EXERCISE AIM
Every line of the data should be retyped with no difference from the original.

[Version difference data]
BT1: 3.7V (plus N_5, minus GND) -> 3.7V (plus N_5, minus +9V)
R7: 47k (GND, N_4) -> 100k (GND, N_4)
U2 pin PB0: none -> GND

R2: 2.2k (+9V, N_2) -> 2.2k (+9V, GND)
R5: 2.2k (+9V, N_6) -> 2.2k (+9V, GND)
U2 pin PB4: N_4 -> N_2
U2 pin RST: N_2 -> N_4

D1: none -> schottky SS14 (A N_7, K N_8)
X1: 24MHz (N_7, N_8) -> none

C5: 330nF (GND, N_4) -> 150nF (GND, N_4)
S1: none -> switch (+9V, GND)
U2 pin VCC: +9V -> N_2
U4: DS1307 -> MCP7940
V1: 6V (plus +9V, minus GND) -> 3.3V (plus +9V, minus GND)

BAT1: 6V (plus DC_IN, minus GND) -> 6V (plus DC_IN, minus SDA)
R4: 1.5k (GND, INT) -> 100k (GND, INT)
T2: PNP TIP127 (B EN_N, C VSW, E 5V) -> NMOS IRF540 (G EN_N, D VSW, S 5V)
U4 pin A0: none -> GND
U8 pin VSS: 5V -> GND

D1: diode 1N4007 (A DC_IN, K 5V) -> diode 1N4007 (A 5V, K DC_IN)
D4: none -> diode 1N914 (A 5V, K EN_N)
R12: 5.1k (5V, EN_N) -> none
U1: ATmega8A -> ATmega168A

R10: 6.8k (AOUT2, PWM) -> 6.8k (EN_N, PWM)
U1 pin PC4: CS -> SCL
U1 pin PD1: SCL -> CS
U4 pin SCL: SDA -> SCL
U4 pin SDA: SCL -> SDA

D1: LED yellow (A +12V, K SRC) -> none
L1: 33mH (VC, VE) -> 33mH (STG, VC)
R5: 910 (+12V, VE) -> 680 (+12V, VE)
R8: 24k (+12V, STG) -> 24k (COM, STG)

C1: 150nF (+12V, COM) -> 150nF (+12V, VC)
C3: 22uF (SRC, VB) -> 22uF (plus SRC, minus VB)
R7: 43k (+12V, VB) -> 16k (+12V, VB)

EXPECTED ANSWER
BT1: 3.7V (plus N_5, minus GND) -> 3.7V (plus N_5, minus +9V)
R7: 47k (GND, N_4) -> 100k (GND, N_4)
U2 pin PB0: none -> GND

R2: 2.2k (+9V, N_2) -> 2.2k (+9V, GND)
R5: 2.2k (+9V, N_6) -> 2.2k (+9V, GND)
U2 pin PB4: N_4 -> N_2
U2 pin RST: N_2 -> N_4

D1: none -> schottky SS14 (A N_7, K N_8)
X1: 24MHz (N_7, N_8) -> none

C5: 330nF (GND, N_4) -> 150nF (GND, N_4)
S1: none -> switch (+9V, GND)
U2 pin VCC: +9V -> N_2
U4: DS1307 -> MCP7940
V1: 6V (plus +9V, minus GND) -> 3.3V (plus +9V, minus GND)

BAT1: 6V (plus DC_IN, minus GND) -> 6V (plus DC_IN, minus SDA)
R4: 1.5k (GND, INT) -> 100k (GND, INT)
T2: PNP TIP127 (B EN_N, C VSW, E 5V) -> NMOS IRF540 (G EN_N, D VSW, S 5V)
U4 pin A0: none -> GND
U8 pin VSS: 5V -> GND

D1: diode 1N4007 (A DC_IN, K 5V) -> diode 1N4007 (A 5V, K DC_IN)
D4: none -> diode 1N914 (A 5V, K EN_N)
R12: 5.1k (5V, EN_N) -> none
U1: ATmega8A -> ATmega168A

R10: 6.8k (AOUT2, PWM) -> 6.8k (EN_N, PWM)
U1 pin PC4: CS -> SCL
U1 pin PD1: SCL -> CS
U4 pin SCL: SDA -> SCL
U4 pin SDA: SCL -> SDA

D1: LED yellow (A +12V, K SRC) -> none
L1: 33mH (VC, VE) -> 33mH (STG, VC)
R5: 910 (+12V, VE) -> 680 (+12V, VE)
R8: 24k (+12V, STG) -> 24k (COM, STG)

C1: 150nF (+12V, COM) -> 150nF (+12V, VC)
C3: 22uF (SRC, VB) -> 22uF (plus SRC, minus VB)
R7: 43k (+12V, VB) -> 16k (+12V, VB)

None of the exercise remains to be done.